>>>
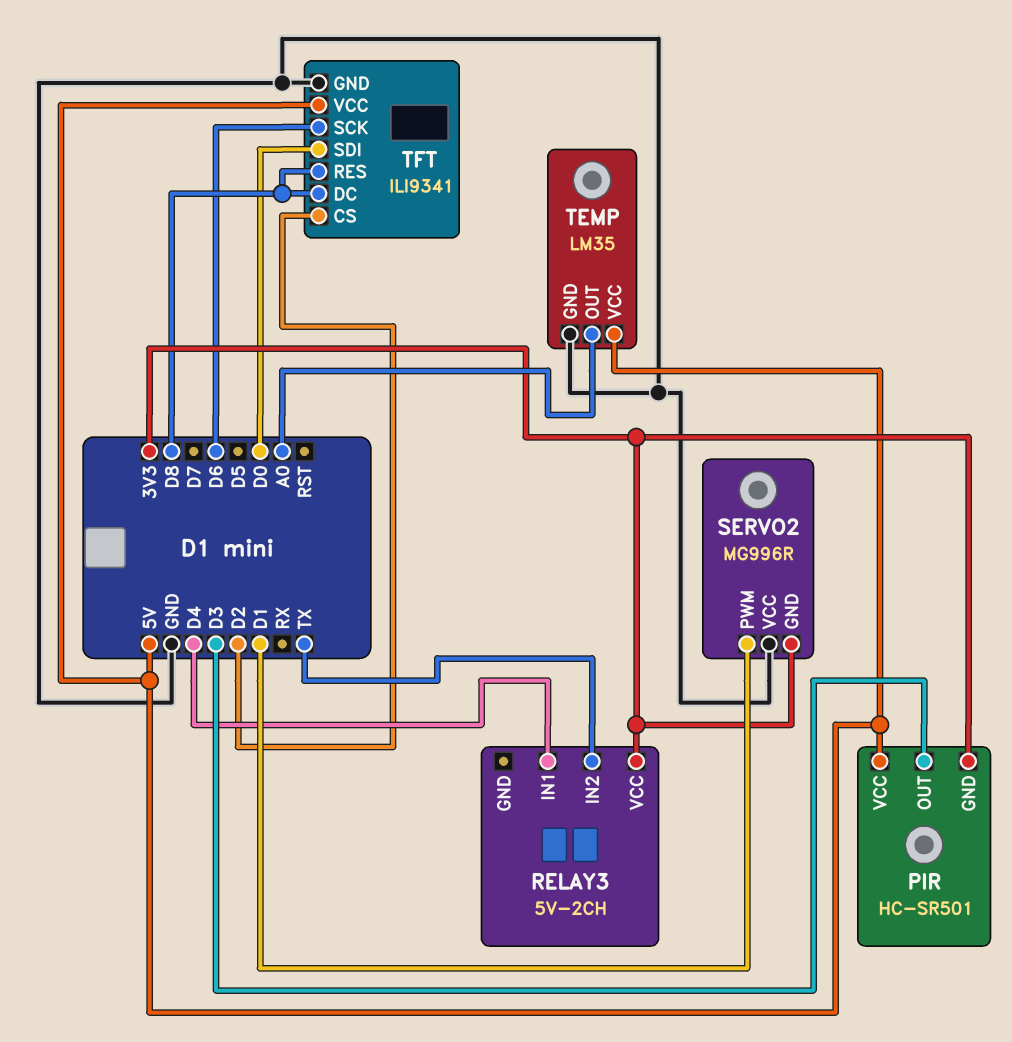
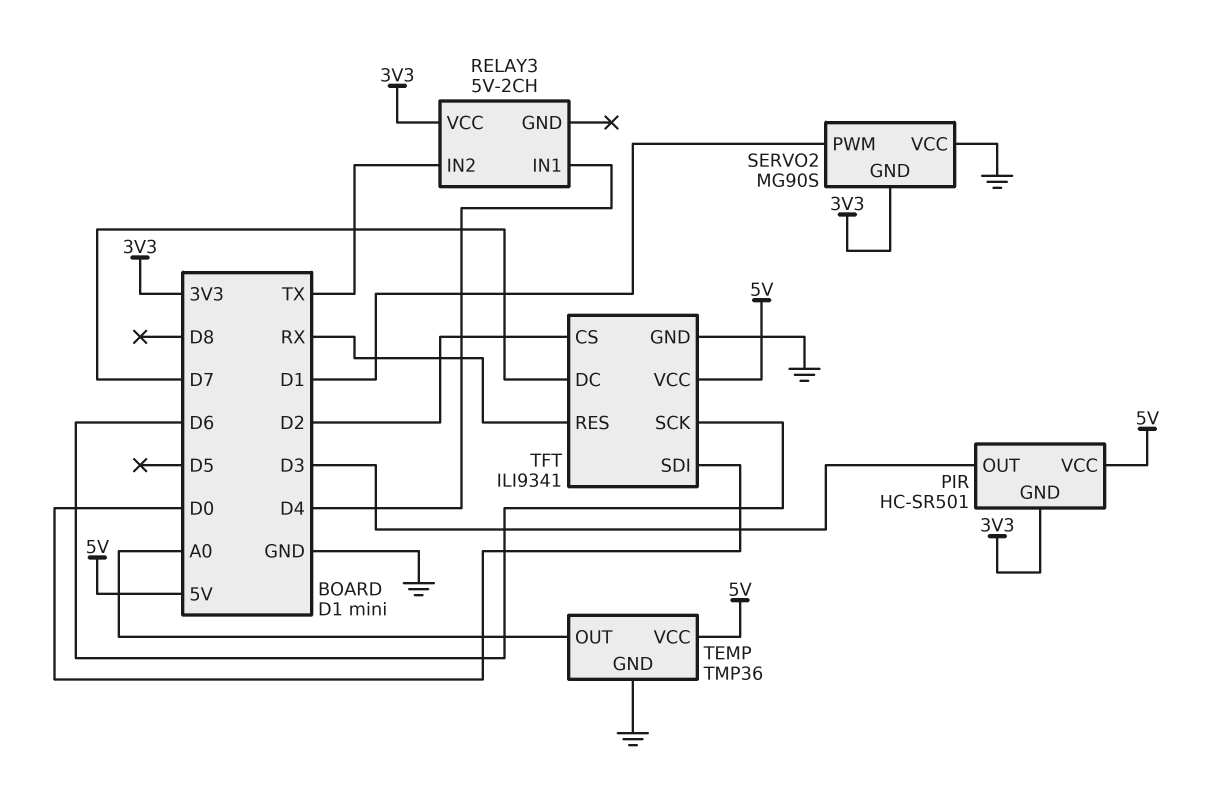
SERVO2: MG996R -> MG90S
TEMP: LM35 -> TMP36
TFT pin DC: D8 -> D7
TFT pin RES: D8 -> RX

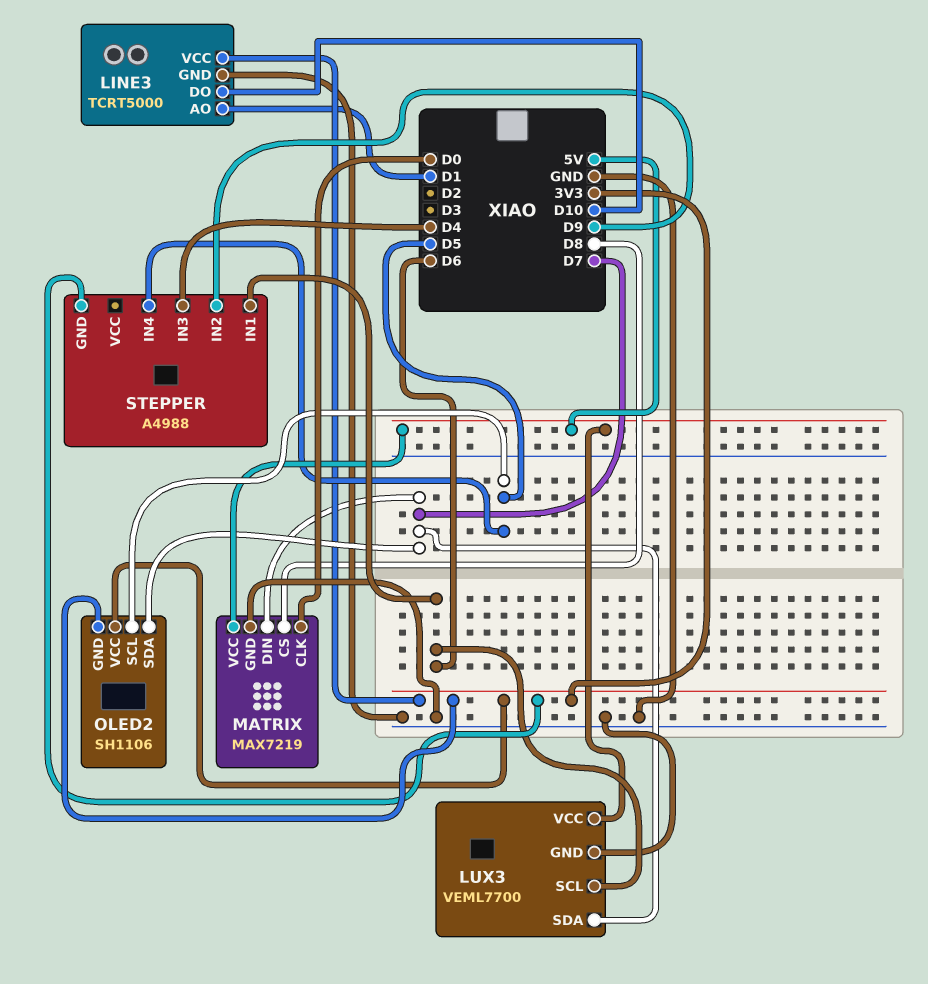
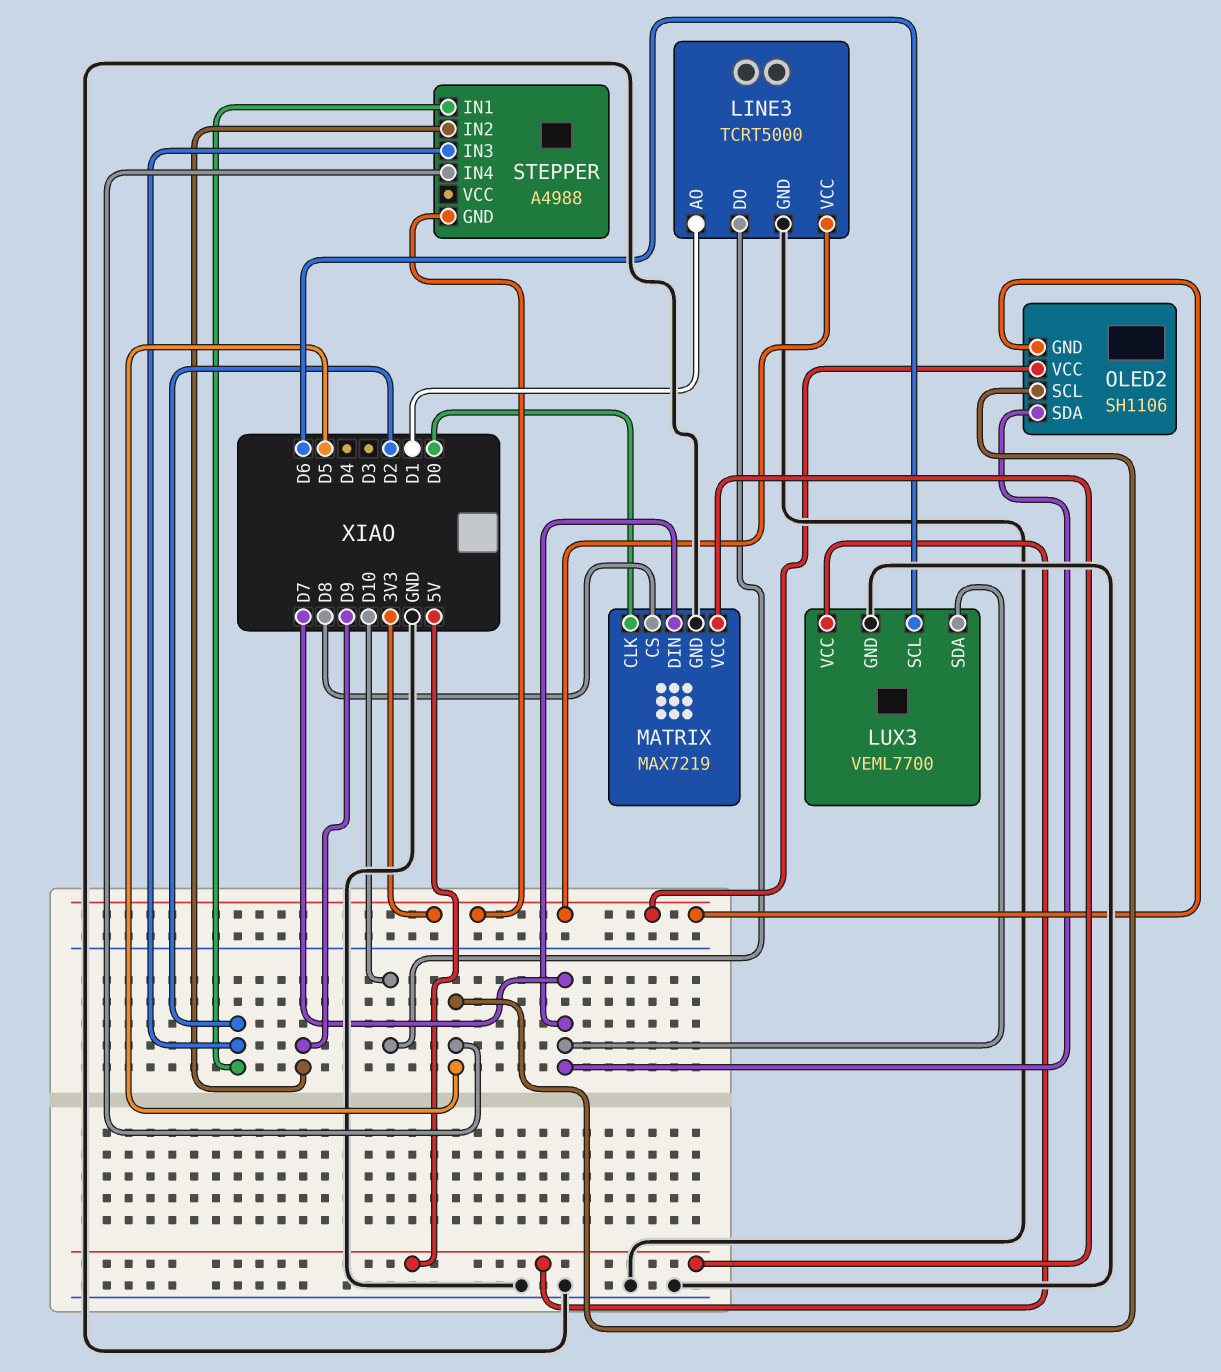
STEPPER pin IN1: D6 -> D2
STEPPER pin IN3: D4 -> D2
<<<
(Problem statement):
From the line containing "TEMP: LM35 -> TMP36" down to the last line of the entries above, copy each line exactly and nothing more. Leave pictures out.

(Task result):
TEMP: LM35 -> TMP36
TFT pin DC: D8 -> D7
TFT pin RES: D8 -> RX

STEPPER pin IN1: D6 -> D2
STEPPER pin IN3: D4 -> D2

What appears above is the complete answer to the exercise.